▼▼▼

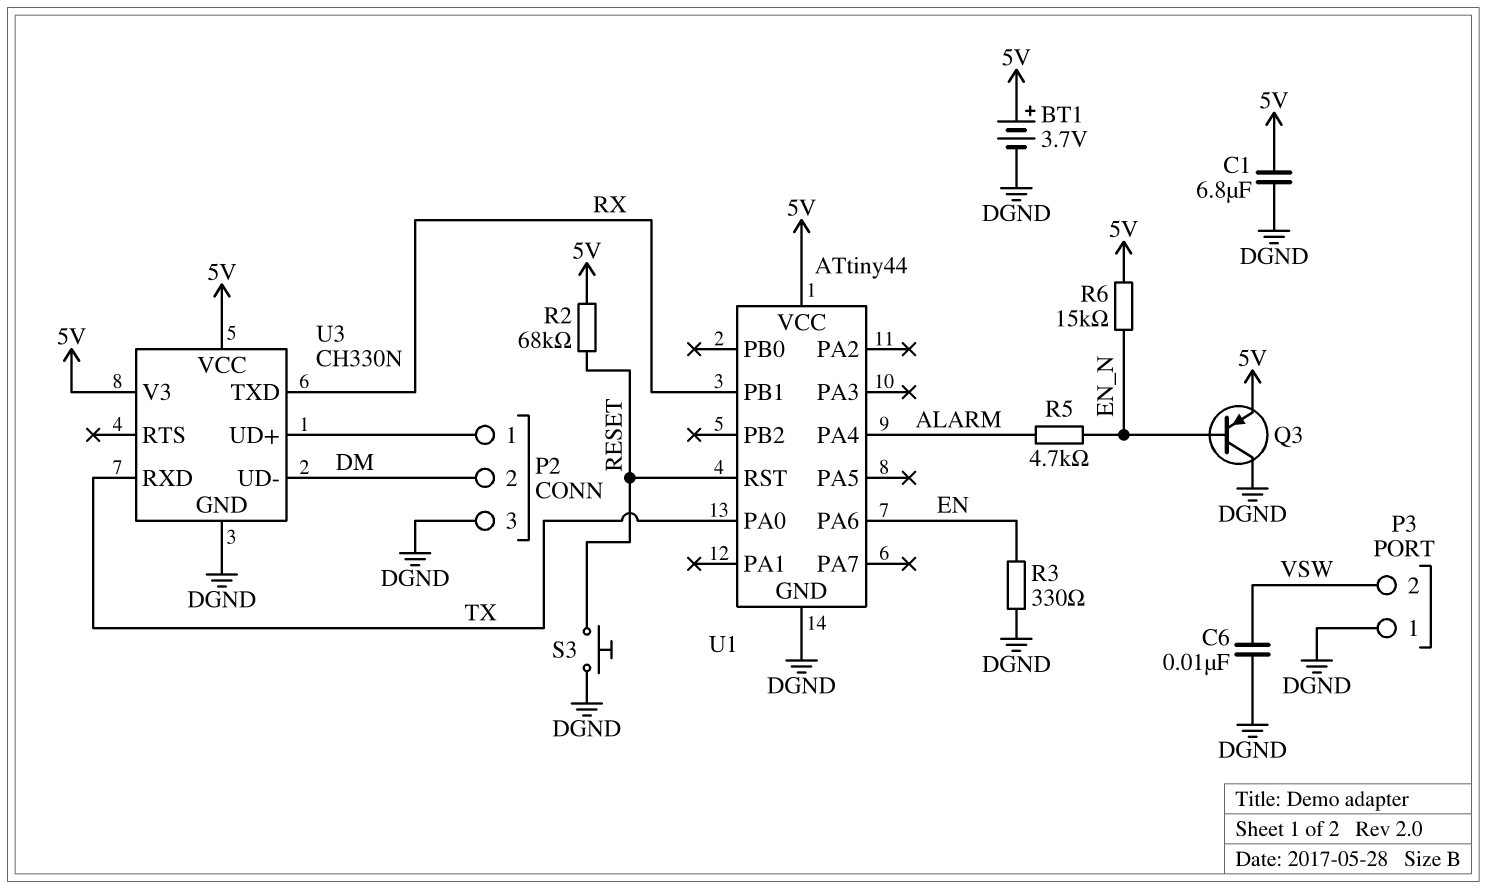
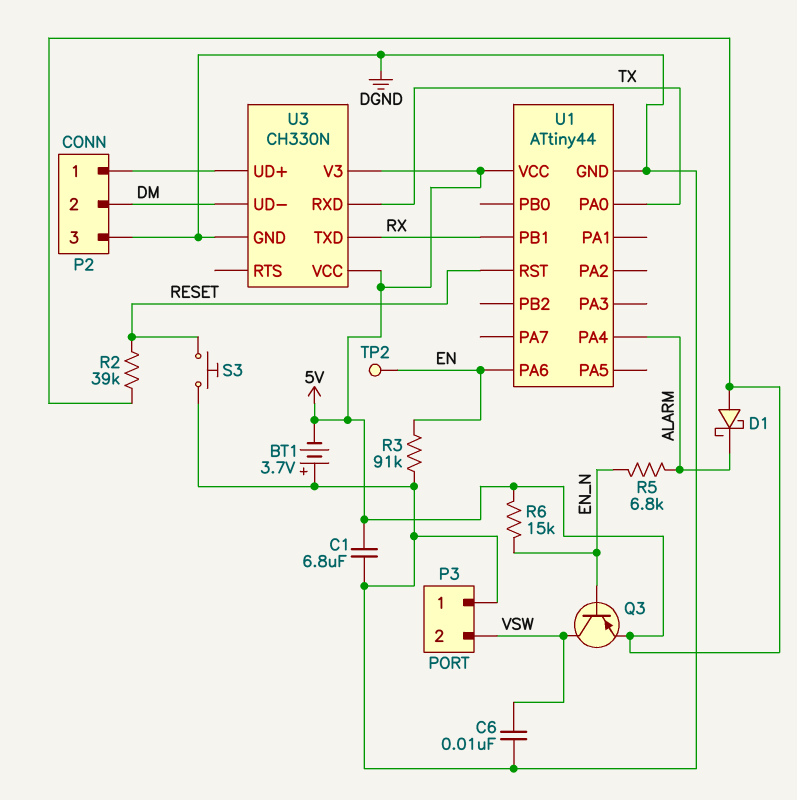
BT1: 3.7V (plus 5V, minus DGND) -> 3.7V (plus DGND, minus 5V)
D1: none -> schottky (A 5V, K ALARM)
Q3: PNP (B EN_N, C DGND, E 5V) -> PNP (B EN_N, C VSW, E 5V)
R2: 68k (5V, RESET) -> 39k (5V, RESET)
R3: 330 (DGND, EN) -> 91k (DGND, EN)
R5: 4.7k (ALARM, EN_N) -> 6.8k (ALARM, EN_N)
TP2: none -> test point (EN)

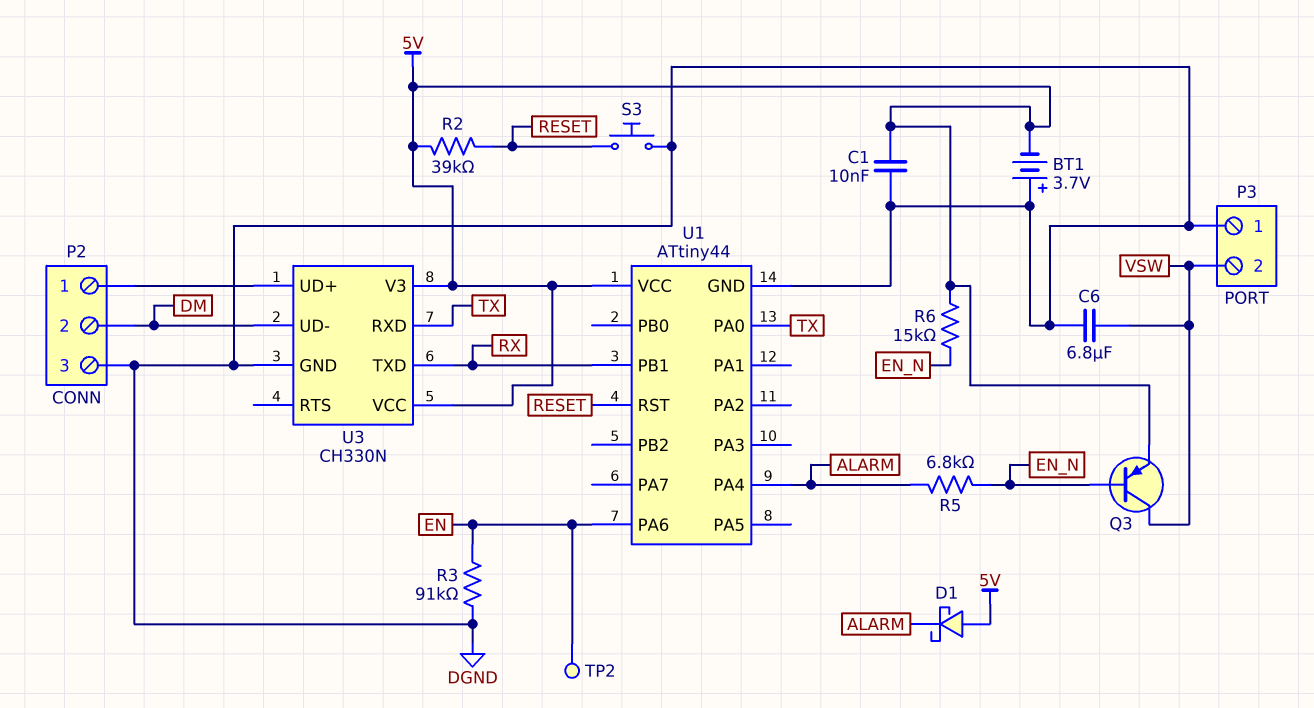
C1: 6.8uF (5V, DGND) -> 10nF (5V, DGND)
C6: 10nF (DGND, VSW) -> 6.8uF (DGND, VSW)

▲▲▲

Brief: Go through the data and show each line that holds "none".

Answer for the task:
D1: none -> schottky (A 5V, K ALARM)
TP2: none -> test point (EN)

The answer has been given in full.